Dataset items:
»»

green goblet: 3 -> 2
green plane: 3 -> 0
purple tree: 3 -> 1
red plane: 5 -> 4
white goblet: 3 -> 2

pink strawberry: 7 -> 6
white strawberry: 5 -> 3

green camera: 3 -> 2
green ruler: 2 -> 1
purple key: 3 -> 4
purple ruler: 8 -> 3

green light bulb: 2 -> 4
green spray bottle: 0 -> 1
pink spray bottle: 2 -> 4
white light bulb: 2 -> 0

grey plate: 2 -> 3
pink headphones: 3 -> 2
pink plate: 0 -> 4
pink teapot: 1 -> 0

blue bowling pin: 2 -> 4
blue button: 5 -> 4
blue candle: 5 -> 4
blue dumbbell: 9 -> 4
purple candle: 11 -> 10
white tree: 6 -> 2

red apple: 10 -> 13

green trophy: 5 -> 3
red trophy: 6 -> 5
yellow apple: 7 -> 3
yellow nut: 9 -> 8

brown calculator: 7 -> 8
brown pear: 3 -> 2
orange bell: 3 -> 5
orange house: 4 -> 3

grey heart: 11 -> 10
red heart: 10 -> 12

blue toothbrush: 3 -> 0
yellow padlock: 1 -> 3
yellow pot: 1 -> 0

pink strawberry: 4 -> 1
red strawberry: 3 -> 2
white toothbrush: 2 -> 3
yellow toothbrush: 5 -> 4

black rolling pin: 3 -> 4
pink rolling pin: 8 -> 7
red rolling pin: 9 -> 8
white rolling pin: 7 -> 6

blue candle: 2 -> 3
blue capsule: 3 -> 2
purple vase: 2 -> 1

««

What you have to do: Output the records above in their entirety, exactly.

Reply to the exercise:
green goblet: 3 -> 2
green plane: 3 -> 0
purple tree: 3 -> 1
red plane: 5 -> 4
white goblet: 3 -> 2

pink strawberry: 7 -> 6
white strawberry: 5 -> 3

green camera: 3 -> 2
green ruler: 2 -> 1
purple key: 3 -> 4
purple ruler: 8 -> 3

green light bulb: 2 -> 4
green spray bottle: 0 -> 1
pink spray bottle: 2 -> 4
white light bulb: 2 -> 0

grey plate: 2 -> 3
pink headphones: 3 -> 2
pink plate: 0 -> 4
pink teapot: 1 -> 0

blue bowling pin: 2 -> 4
blue button: 5 -> 4
blue candle: 5 -> 4
blue dumbbell: 9 -> 4
purple candle: 11 -> 10
white tree: 6 -> 2

red apple: 10 -> 13

green trophy: 5 -> 3
red trophy: 6 -> 5
yellow apple: 7 -> 3
yellow nut: 9 -> 8

brown calculator: 7 -> 8
brown pear: 3 -> 2
orange bell: 3 -> 5
orange house: 4 -> 3

grey heart: 11 -> 10
red heart: 10 -> 12

blue toothbrush: 3 -> 0
yellow padlock: 1 -> 3
yellow pot: 1 -> 0

pink strawberry: 4 -> 1
red strawberry: 3 -> 2
white toothbrush: 2 -> 3
yellow toothbrush: 5 -> 4

black rolling pin: 3 -> 4
pink rolling pin: 8 -> 7
red rolling pin: 9 -> 8
white rolling pin: 7 -> 6

blue candle: 2 -> 3
blue capsule: 3 -> 2
purple vase: 2 -> 1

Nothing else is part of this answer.